* Exercise instructions *
Lines with the word "moved" in them must be copied from the records below.
----- Available data -----
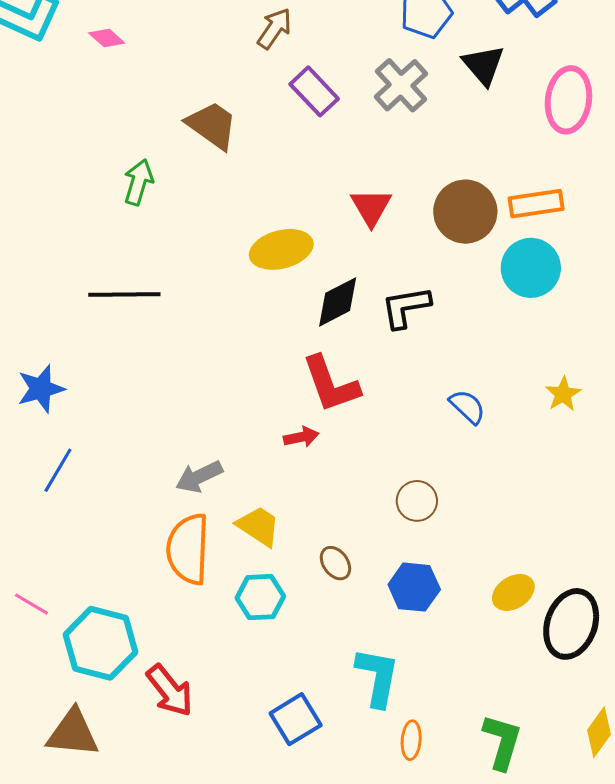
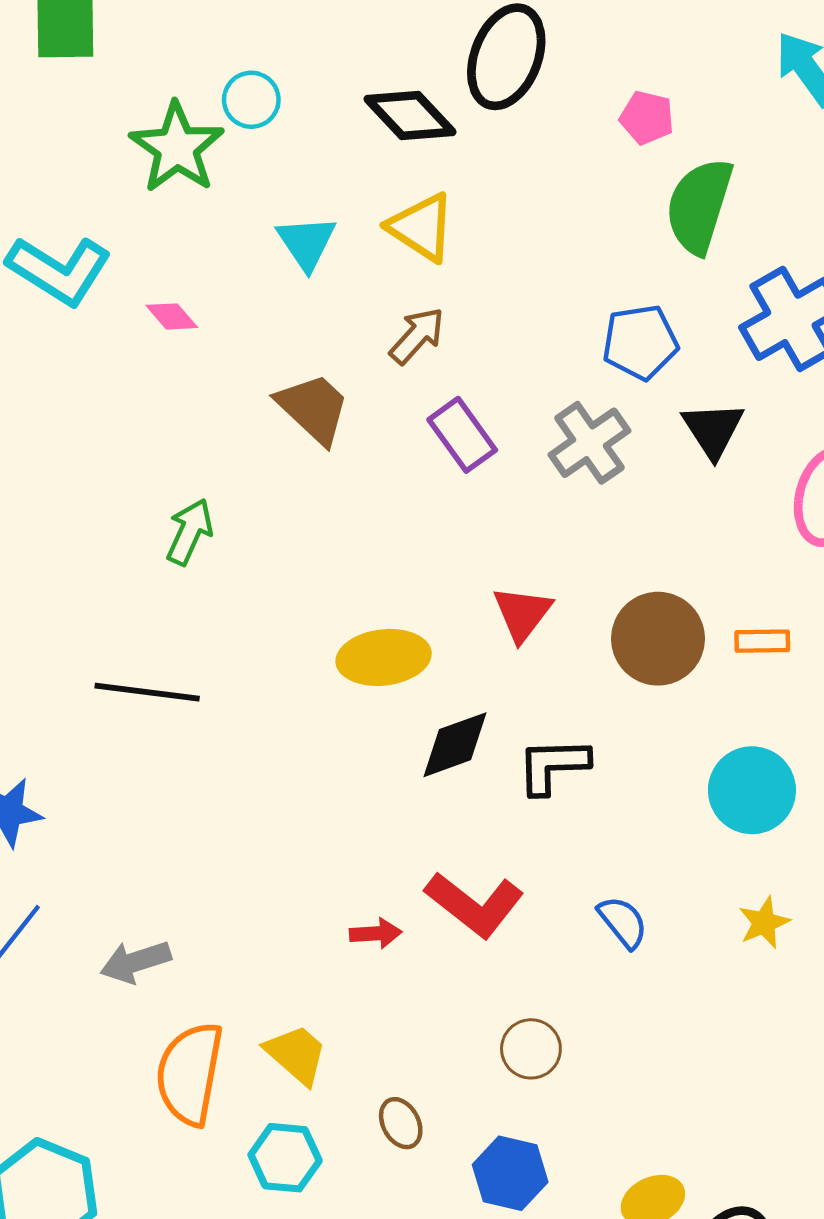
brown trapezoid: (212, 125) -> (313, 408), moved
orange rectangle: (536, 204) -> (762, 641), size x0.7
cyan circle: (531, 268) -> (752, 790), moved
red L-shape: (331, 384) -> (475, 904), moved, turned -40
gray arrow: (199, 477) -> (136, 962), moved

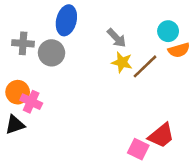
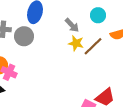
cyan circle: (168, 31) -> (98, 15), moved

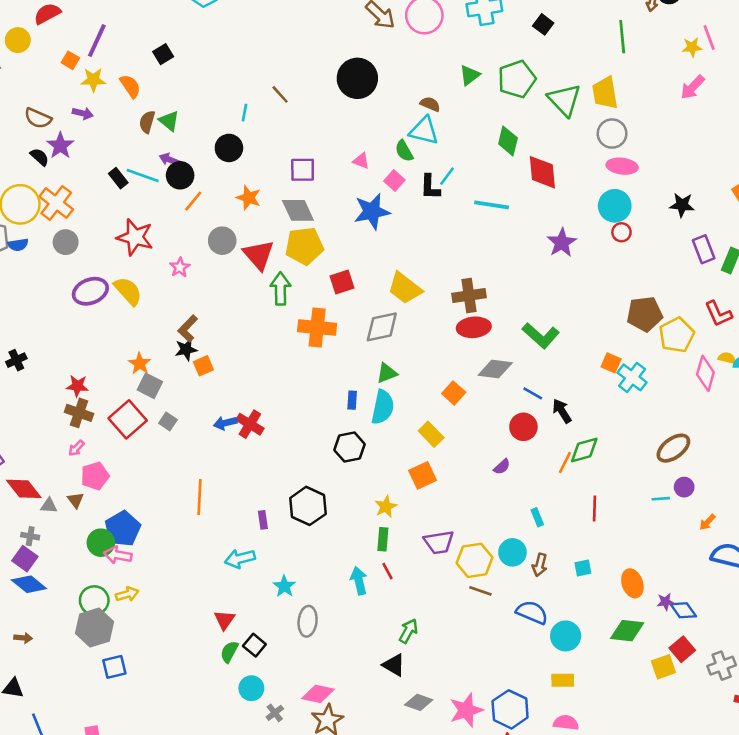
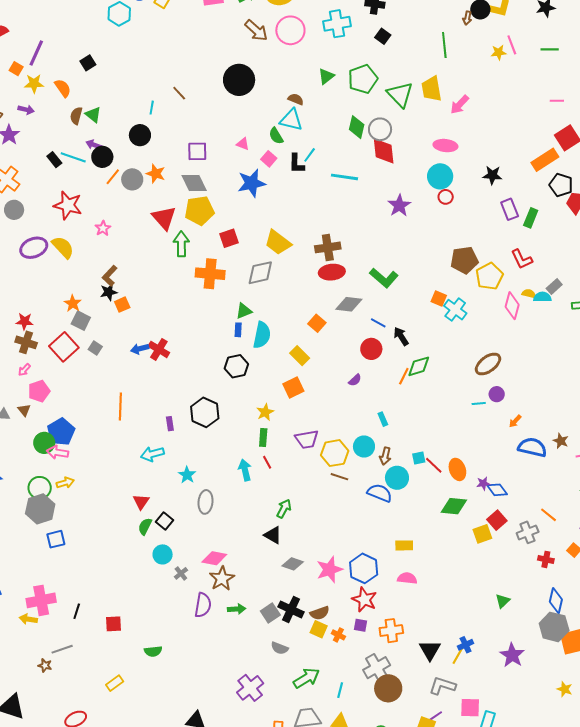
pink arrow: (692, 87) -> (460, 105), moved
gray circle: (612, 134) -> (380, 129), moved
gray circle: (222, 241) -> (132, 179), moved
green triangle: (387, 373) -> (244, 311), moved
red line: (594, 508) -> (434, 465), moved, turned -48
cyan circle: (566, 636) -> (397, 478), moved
-----
* Solution to this problem *
brown trapezoid: (212, 125) -> (313, 408), moved
cyan circle: (531, 268) -> (752, 790), moved
red L-shape: (331, 384) -> (475, 904), moved, turned -40
gray arrow: (199, 477) -> (136, 962), moved
cyan circle: (168, 31) -> (98, 15), moved
pink arrow: (692, 87) -> (460, 105), moved
gray circle: (612, 134) -> (380, 129), moved
gray circle: (222, 241) -> (132, 179), moved
green triangle: (387, 373) -> (244, 311), moved
red line: (594, 508) -> (434, 465), moved, turned -48
cyan circle: (566, 636) -> (397, 478), moved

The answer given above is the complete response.